[Scene edit records]
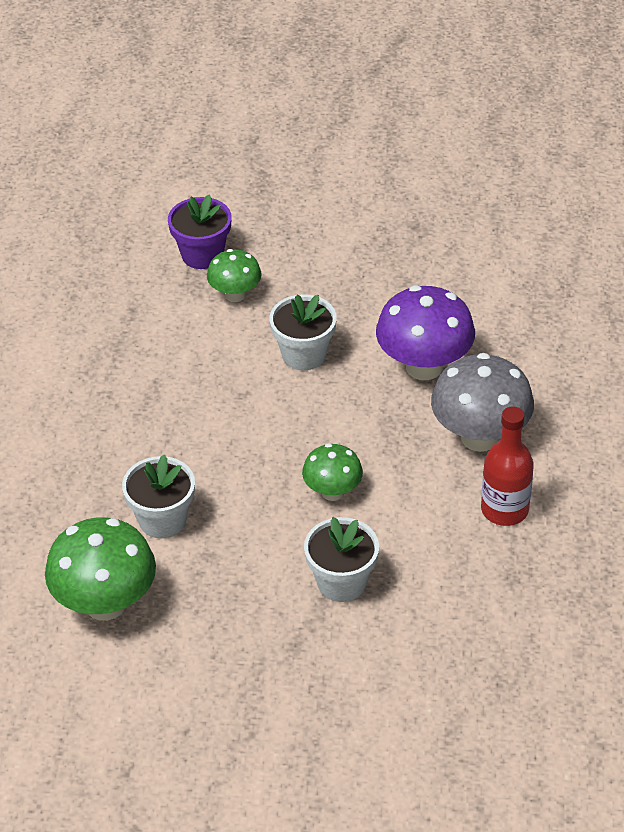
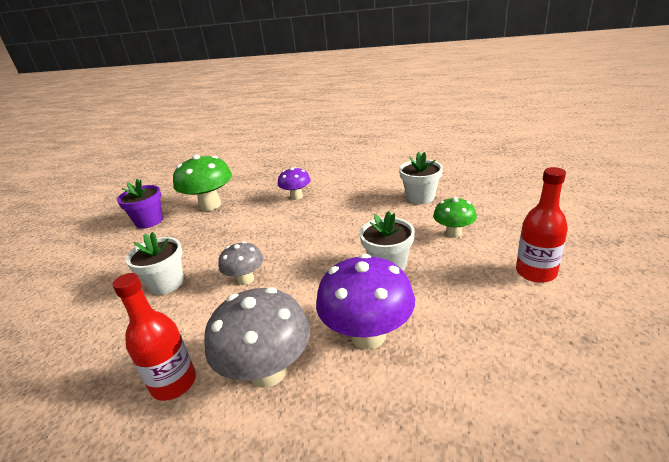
camera: 100 degrees right, 15 degrees down
white flower pot [122,455,195,539] -> white flower pot moved to [399,152,443,204]
purple flower pot [168,194,231,269] -> purple flower pot moved to [117,179,163,229]
green mushroom [302,443,363,501] -> grey mushroom [218,241,263,285]
none -> purple mushroom [278,167,311,200]
none -> red bottle [516,167,568,283]

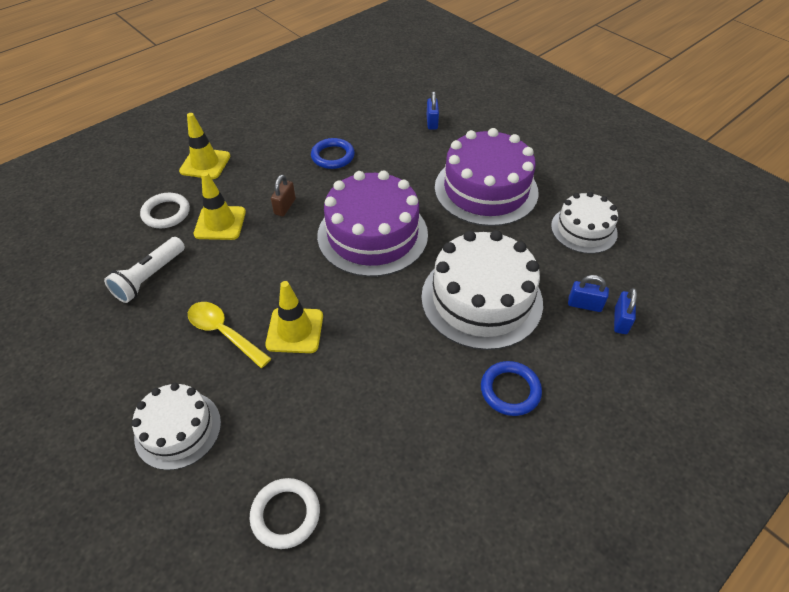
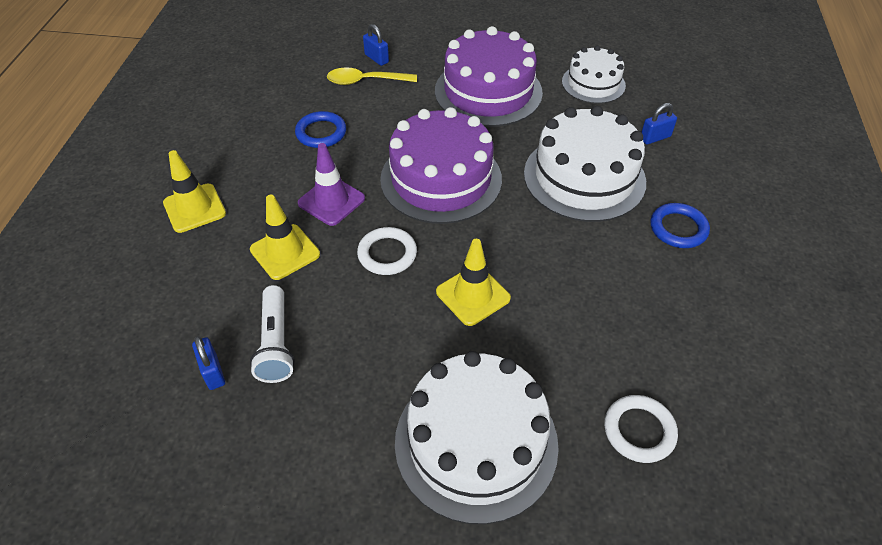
camera: 40 degrees left, 0 degrees up
white cake [132,383,221,470] -> white cake [395,351,559,524], size x1.68
white ring [140,193,190,228] -> white ring moved to [357,227,417,275]
yellow spoon [188,302,272,368] -> yellow spoon moved to [327,67,417,85]
brown padlock [271,175,296,216] -> purple traffic cone [298,143,365,226]
blue padlock [614,288,637,334] -> blue padlock moved to [192,336,225,390]

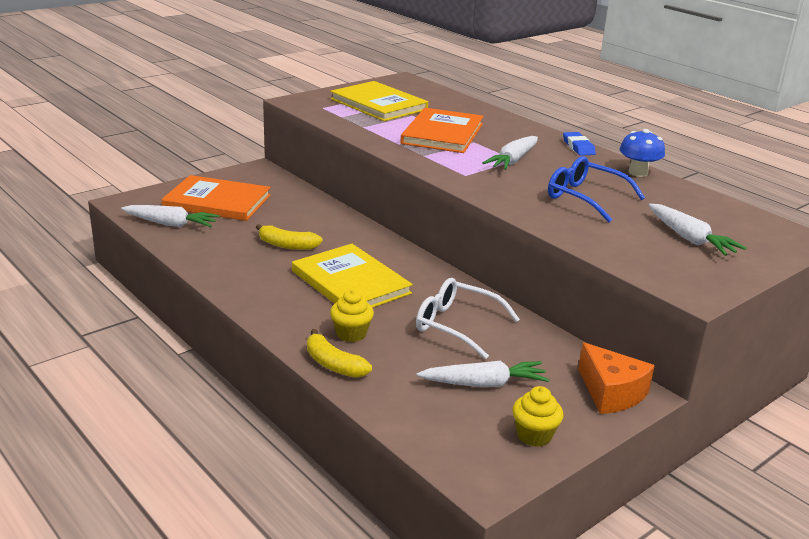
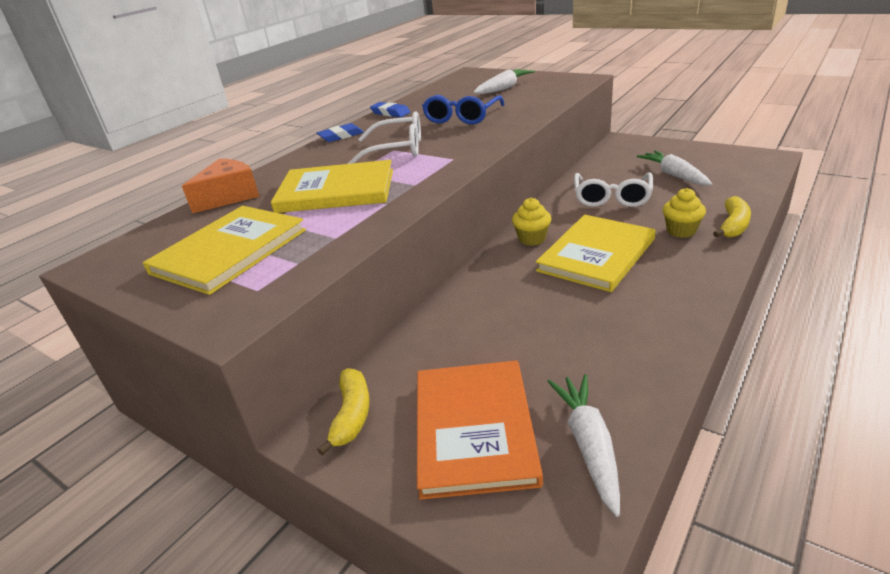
camera: 100 degrees left, 5 degrees up
yellow banana [256,224,323,250] -> yellow banana moved to [317,368,370,456]
orange book [401,108,484,153] -> yellow book [271,160,393,213]
white carrot [483,136,538,170] -> white glasses [348,111,421,164]
yellow cupcake [512,386,563,447] -> yellow cupcake moved to [512,198,551,246]
orange cheese [578,342,655,414] -> orange cheese moved to [182,159,260,214]
blue mushroom [619,129,665,177] -> blue eraser [370,102,410,117]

About this exercise: Reproduce every line of the data above, exactly as it stands, but not the pictures.

Solution for this exercise:
camera: 100 degrees right, 15 degrees down
white flower pot [122,455,195,539] -> white flower pot moved to [399,152,443,204]
purple flower pot [168,194,231,269] -> purple flower pot moved to [117,179,163,229]
green mushroom [302,443,363,501] -> grey mushroom [218,241,263,285]
none -> purple mushroom [278,167,311,200]
none -> red bottle [516,167,568,283]

camera: 40 degrees left, 0 degrees up
white cake [132,383,221,470] -> white cake [395,351,559,524], size x1.68
white ring [140,193,190,228] -> white ring moved to [357,227,417,275]
yellow spoon [188,302,272,368] -> yellow spoon moved to [327,67,417,85]
brown padlock [271,175,296,216] -> purple traffic cone [298,143,365,226]
blue padlock [614,288,637,334] -> blue padlock moved to [192,336,225,390]

camera: 100 degrees left, 5 degrees up
yellow banana [256,224,323,250] -> yellow banana moved to [317,368,370,456]
orange book [401,108,484,153] -> yellow book [271,160,393,213]
white carrot [483,136,538,170] -> white glasses [348,111,421,164]
yellow cupcake [512,386,563,447] -> yellow cupcake moved to [512,198,551,246]
orange cheese [578,342,655,414] -> orange cheese moved to [182,159,260,214]
blue mushroom [619,129,665,177] -> blue eraser [370,102,410,117]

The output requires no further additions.